** Dataset entries **
-------------------------

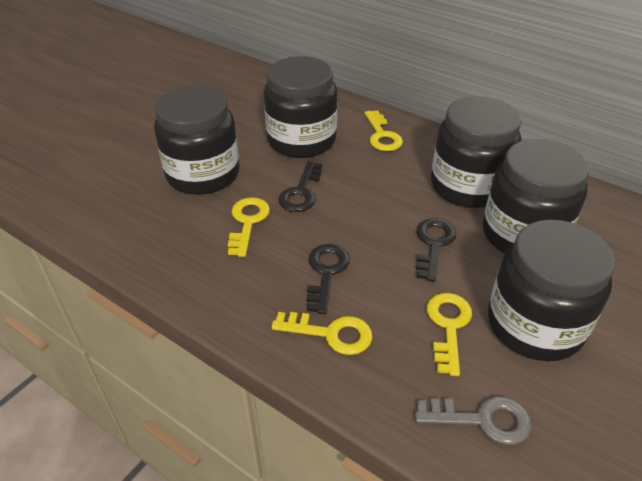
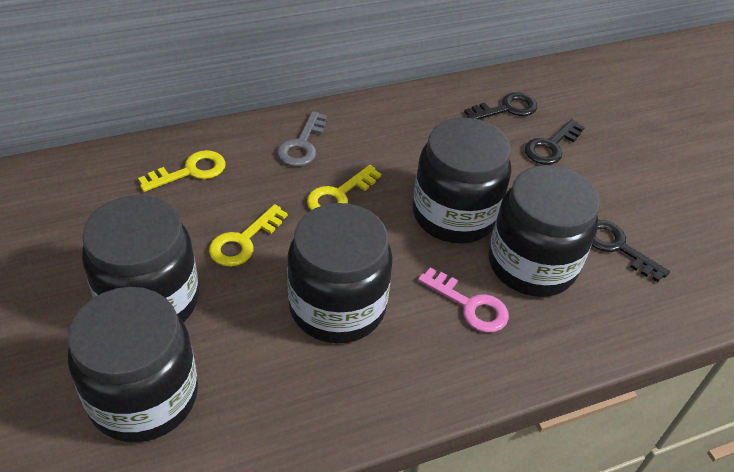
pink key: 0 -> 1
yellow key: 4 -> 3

-------------------------

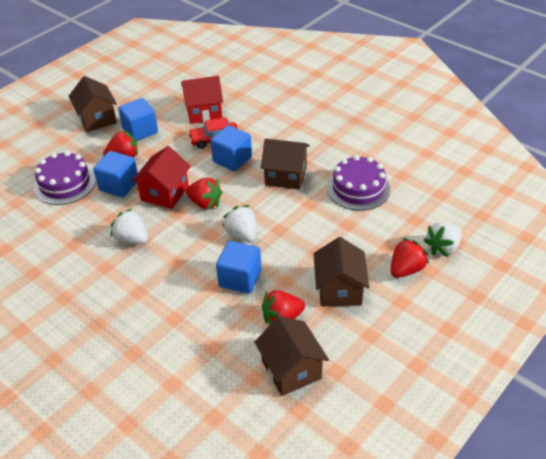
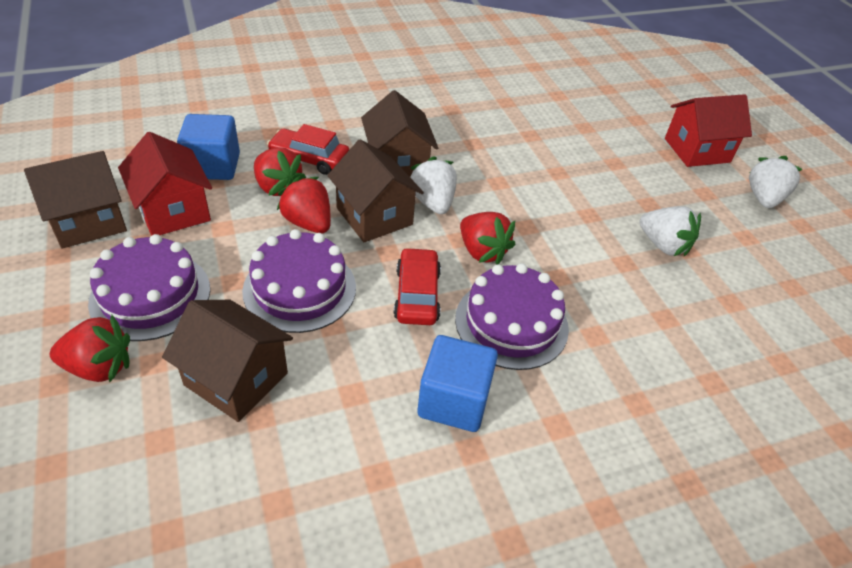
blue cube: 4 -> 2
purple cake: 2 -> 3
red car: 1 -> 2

-------------------------

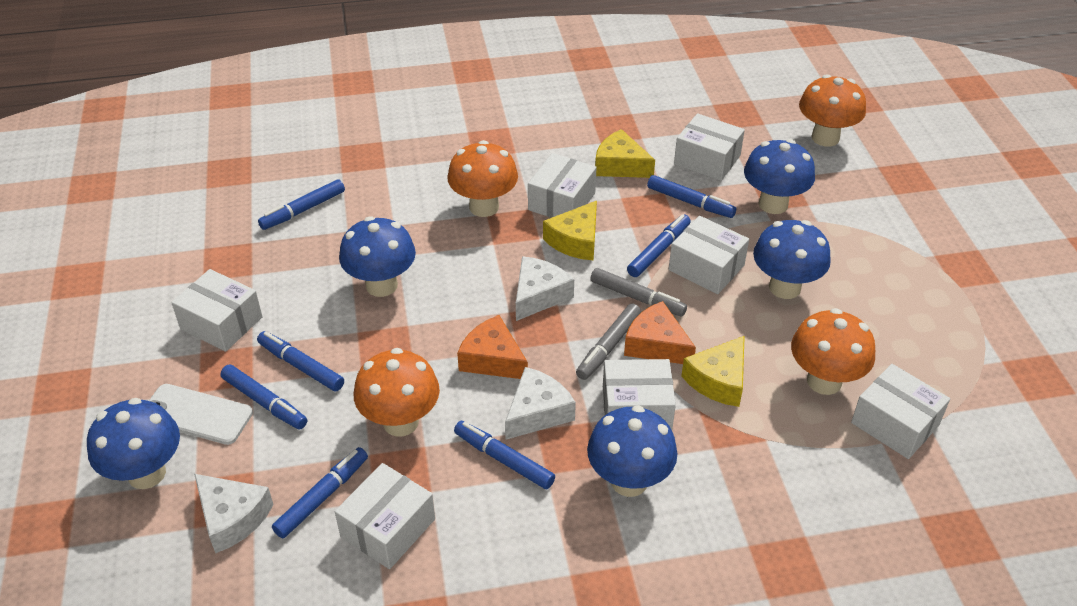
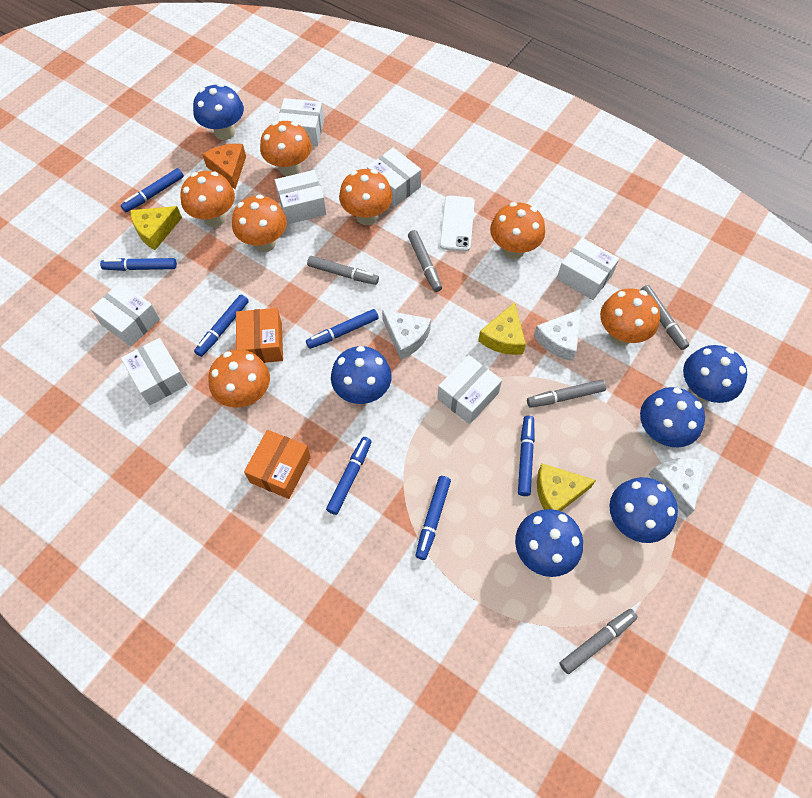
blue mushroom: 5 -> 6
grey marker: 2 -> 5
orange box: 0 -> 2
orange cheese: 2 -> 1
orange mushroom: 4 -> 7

-------------------------

** Your instructions **
Of the entries above, repeat exactly the lines between the line with "grey marker: 2 -> 5" and the line with "orange mushroom: 4 -> 7", inclusive, and no others.

** Answer to this task **
grey marker: 2 -> 5
orange box: 0 -> 2
orange cheese: 2 -> 1
orange mushroom: 4 -> 7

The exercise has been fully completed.